Dataset entries >>
______________________________

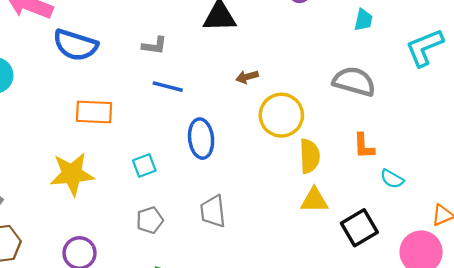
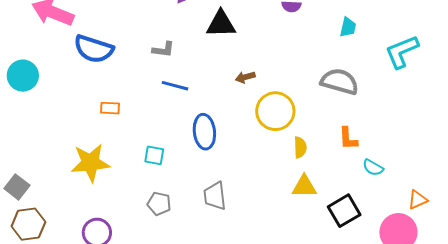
orange rectangle: (94, 112) -> (110, 108), size x0.6
yellow semicircle: (310, 156) -> (300, 147), size x0.7
cyan square: (144, 165) -> (154, 155), turned 30
gray pentagon: (150, 220) -> (159, 204), turned 30

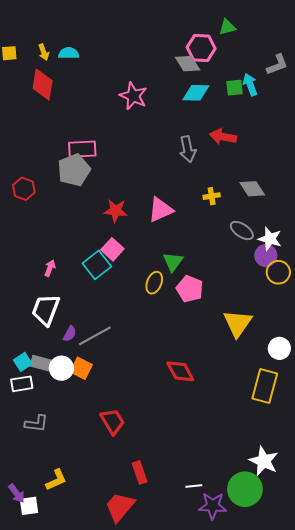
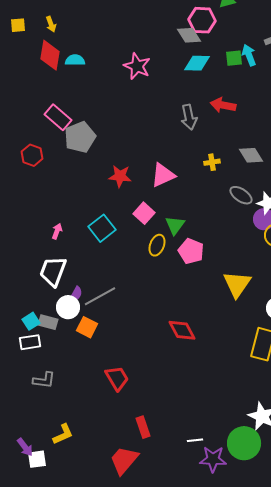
cyan semicircle: (69, 53) -> (75, 60), moved
pink rectangle: (82, 149) -> (58, 117), moved, turned 44
pink square: (112, 249) -> (144, 213), moved
white circle: (61, 368) -> (68, 307), moved

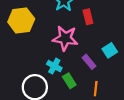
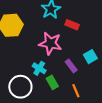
red rectangle: (88, 17) -> (72, 25), turned -56
orange line: (96, 89) -> (76, 91), turned -32

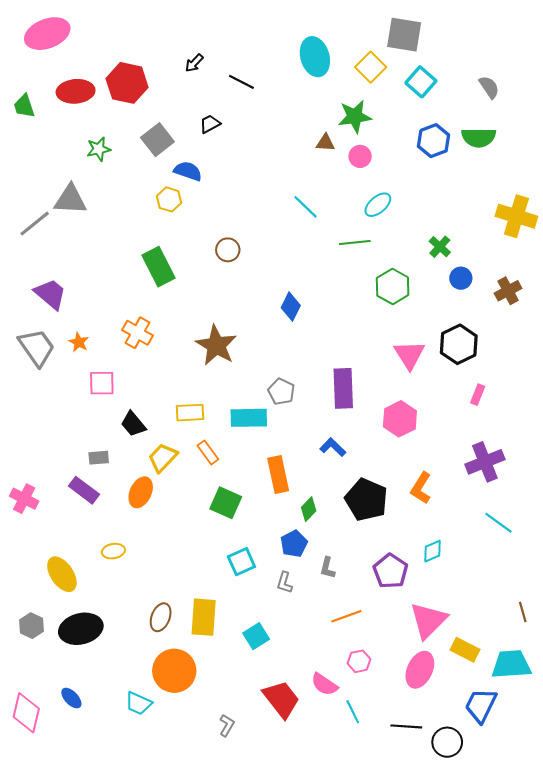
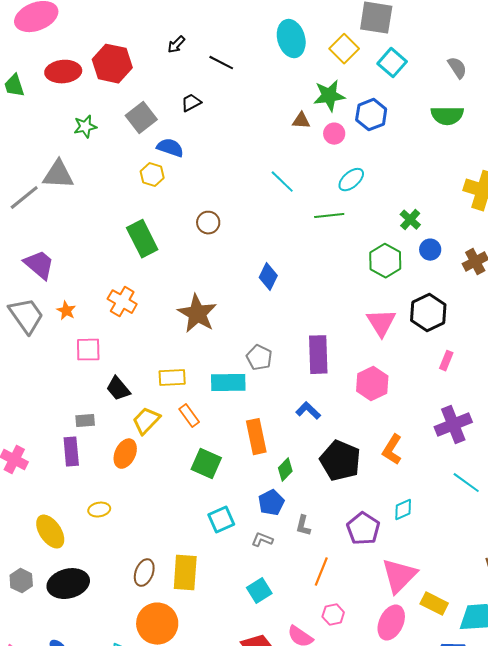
blue hexagon: (434, 141) -> (371, 115), moved
green hexagon: (393, 287) -> (385, 261), moved
purple rectangle: (84, 490) -> (71, 452), turned 48
gray L-shape: (284, 583) -> (262, 540), turned 95
orange line: (346, 616) -> (321, 572), turned -48
cyan square: (256, 636) -> (259, 591), moved

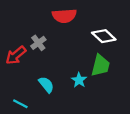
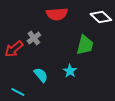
white diamond: (104, 36) -> (101, 17), moved
green trapezoid: (100, 65) -> (85, 45), moved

______________________________

Exercise requirements >> Transcribe the span of lines that runs from the line with "red rectangle: (88, 17)" to the end of the data, both ends included, exactly, with nothing else and no pictures.

Answer section >>
red rectangle: (88, 17) -> (72, 25), turned -56
orange line: (96, 89) -> (76, 91), turned -32

blue hexagon: (434, 141) -> (371, 115), moved
green hexagon: (393, 287) -> (385, 261), moved
purple rectangle: (84, 490) -> (71, 452), turned 48
gray L-shape: (284, 583) -> (262, 540), turned 95
orange line: (346, 616) -> (321, 572), turned -48
cyan square: (256, 636) -> (259, 591), moved

white diamond: (104, 36) -> (101, 17), moved
green trapezoid: (100, 65) -> (85, 45), moved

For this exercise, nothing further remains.